PROBLEM TO WORK ON:
Once you have read the records, write them out again exactly.

─── SOURCE MATERIAL ───

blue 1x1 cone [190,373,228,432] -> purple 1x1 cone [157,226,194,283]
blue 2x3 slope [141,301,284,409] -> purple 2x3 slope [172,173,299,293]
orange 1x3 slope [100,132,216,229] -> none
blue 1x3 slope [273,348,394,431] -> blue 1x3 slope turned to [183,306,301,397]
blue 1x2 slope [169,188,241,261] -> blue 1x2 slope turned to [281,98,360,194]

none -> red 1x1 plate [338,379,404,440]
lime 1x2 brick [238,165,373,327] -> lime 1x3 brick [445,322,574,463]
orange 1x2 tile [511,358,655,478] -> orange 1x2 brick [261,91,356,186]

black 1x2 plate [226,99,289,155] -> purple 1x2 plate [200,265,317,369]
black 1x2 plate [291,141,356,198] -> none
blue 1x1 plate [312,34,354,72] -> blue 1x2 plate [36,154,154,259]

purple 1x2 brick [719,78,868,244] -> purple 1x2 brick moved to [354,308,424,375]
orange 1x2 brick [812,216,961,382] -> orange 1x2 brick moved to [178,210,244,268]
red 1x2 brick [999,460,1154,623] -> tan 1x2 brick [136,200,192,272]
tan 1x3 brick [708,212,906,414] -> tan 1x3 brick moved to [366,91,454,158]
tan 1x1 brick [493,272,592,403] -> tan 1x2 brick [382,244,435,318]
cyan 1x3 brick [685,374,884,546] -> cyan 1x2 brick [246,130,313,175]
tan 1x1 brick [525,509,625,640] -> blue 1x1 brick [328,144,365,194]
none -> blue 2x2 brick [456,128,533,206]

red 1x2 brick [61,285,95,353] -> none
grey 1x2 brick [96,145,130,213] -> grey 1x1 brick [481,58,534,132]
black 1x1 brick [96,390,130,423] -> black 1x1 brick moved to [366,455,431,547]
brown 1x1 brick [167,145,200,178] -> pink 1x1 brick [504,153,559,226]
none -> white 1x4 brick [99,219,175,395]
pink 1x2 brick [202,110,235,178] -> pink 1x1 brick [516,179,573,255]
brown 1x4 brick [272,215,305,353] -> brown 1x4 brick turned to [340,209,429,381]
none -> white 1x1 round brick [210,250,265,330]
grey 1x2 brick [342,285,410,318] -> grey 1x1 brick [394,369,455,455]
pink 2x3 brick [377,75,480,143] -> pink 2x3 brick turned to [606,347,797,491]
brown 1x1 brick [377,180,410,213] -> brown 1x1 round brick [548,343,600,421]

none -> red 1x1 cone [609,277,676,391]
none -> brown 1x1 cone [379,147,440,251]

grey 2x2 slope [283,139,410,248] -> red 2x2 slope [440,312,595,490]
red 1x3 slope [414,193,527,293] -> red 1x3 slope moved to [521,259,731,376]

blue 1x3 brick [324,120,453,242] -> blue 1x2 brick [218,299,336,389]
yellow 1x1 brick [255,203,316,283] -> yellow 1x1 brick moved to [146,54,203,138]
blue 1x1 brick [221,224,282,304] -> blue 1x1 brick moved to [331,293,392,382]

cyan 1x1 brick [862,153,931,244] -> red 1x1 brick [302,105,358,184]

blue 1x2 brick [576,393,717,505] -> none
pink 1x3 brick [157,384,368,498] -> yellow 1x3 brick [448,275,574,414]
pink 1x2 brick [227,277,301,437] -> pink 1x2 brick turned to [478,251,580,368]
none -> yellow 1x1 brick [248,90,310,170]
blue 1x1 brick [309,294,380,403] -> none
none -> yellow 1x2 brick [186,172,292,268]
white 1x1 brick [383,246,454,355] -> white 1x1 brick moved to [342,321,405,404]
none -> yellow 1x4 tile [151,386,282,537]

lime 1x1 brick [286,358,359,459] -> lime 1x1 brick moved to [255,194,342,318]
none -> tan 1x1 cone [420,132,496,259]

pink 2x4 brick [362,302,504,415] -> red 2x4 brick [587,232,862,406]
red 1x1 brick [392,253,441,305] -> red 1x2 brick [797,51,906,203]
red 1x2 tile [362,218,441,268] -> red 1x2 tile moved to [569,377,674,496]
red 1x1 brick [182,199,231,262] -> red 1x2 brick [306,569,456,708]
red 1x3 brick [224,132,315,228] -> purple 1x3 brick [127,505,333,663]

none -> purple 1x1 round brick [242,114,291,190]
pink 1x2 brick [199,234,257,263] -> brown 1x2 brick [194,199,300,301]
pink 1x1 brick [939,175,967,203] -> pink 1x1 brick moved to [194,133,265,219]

───

WORKED SOLUTION:
blue 1x1 cone [190,373,228,432] -> purple 1x1 cone [157,226,194,283]
blue 2x3 slope [141,301,284,409] -> purple 2x3 slope [172,173,299,293]
orange 1x3 slope [100,132,216,229] -> none
blue 1x3 slope [273,348,394,431] -> blue 1x3 slope turned to [183,306,301,397]
blue 1x2 slope [169,188,241,261] -> blue 1x2 slope turned to [281,98,360,194]

none -> red 1x1 plate [338,379,404,440]
lime 1x2 brick [238,165,373,327] -> lime 1x3 brick [445,322,574,463]
orange 1x2 tile [511,358,655,478] -> orange 1x2 brick [261,91,356,186]

black 1x2 plate [226,99,289,155] -> purple 1x2 plate [200,265,317,369]
black 1x2 plate [291,141,356,198] -> none
blue 1x1 plate [312,34,354,72] -> blue 1x2 plate [36,154,154,259]

purple 1x2 brick [719,78,868,244] -> purple 1x2 brick moved to [354,308,424,375]
orange 1x2 brick [812,216,961,382] -> orange 1x2 brick moved to [178,210,244,268]
red 1x2 brick [999,460,1154,623] -> tan 1x2 brick [136,200,192,272]
tan 1x3 brick [708,212,906,414] -> tan 1x3 brick moved to [366,91,454,158]
tan 1x1 brick [493,272,592,403] -> tan 1x2 brick [382,244,435,318]
cyan 1x3 brick [685,374,884,546] -> cyan 1x2 brick [246,130,313,175]
tan 1x1 brick [525,509,625,640] -> blue 1x1 brick [328,144,365,194]
none -> blue 2x2 brick [456,128,533,206]

red 1x2 brick [61,285,95,353] -> none
grey 1x2 brick [96,145,130,213] -> grey 1x1 brick [481,58,534,132]
black 1x1 brick [96,390,130,423] -> black 1x1 brick moved to [366,455,431,547]
brown 1x1 brick [167,145,200,178] -> pink 1x1 brick [504,153,559,226]
none -> white 1x4 brick [99,219,175,395]
pink 1x2 brick [202,110,235,178] -> pink 1x1 brick [516,179,573,255]
brown 1x4 brick [272,215,305,353] -> brown 1x4 brick turned to [340,209,429,381]
none -> white 1x1 round brick [210,250,265,330]
grey 1x2 brick [342,285,410,318] -> grey 1x1 brick [394,369,455,455]
pink 2x3 brick [377,75,480,143] -> pink 2x3 brick turned to [606,347,797,491]
brown 1x1 brick [377,180,410,213] -> brown 1x1 round brick [548,343,600,421]

none -> red 1x1 cone [609,277,676,391]
none -> brown 1x1 cone [379,147,440,251]

grey 2x2 slope [283,139,410,248] -> red 2x2 slope [440,312,595,490]
red 1x3 slope [414,193,527,293] -> red 1x3 slope moved to [521,259,731,376]

blue 1x3 brick [324,120,453,242] -> blue 1x2 brick [218,299,336,389]
yellow 1x1 brick [255,203,316,283] -> yellow 1x1 brick moved to [146,54,203,138]
blue 1x1 brick [221,224,282,304] -> blue 1x1 brick moved to [331,293,392,382]

cyan 1x1 brick [862,153,931,244] -> red 1x1 brick [302,105,358,184]

blue 1x2 brick [576,393,717,505] -> none
pink 1x3 brick [157,384,368,498] -> yellow 1x3 brick [448,275,574,414]
pink 1x2 brick [227,277,301,437] -> pink 1x2 brick turned to [478,251,580,368]
none -> yellow 1x1 brick [248,90,310,170]
blue 1x1 brick [309,294,380,403] -> none
none -> yellow 1x2 brick [186,172,292,268]
white 1x1 brick [383,246,454,355] -> white 1x1 brick moved to [342,321,405,404]
none -> yellow 1x4 tile [151,386,282,537]

lime 1x1 brick [286,358,359,459] -> lime 1x1 brick moved to [255,194,342,318]
none -> tan 1x1 cone [420,132,496,259]

pink 2x4 brick [362,302,504,415] -> red 2x4 brick [587,232,862,406]
red 1x1 brick [392,253,441,305] -> red 1x2 brick [797,51,906,203]
red 1x2 tile [362,218,441,268] -> red 1x2 tile moved to [569,377,674,496]
red 1x1 brick [182,199,231,262] -> red 1x2 brick [306,569,456,708]
red 1x3 brick [224,132,315,228] -> purple 1x3 brick [127,505,333,663]

none -> purple 1x1 round brick [242,114,291,190]
pink 1x2 brick [199,234,257,263] -> brown 1x2 brick [194,199,300,301]
pink 1x1 brick [939,175,967,203] -> pink 1x1 brick moved to [194,133,265,219]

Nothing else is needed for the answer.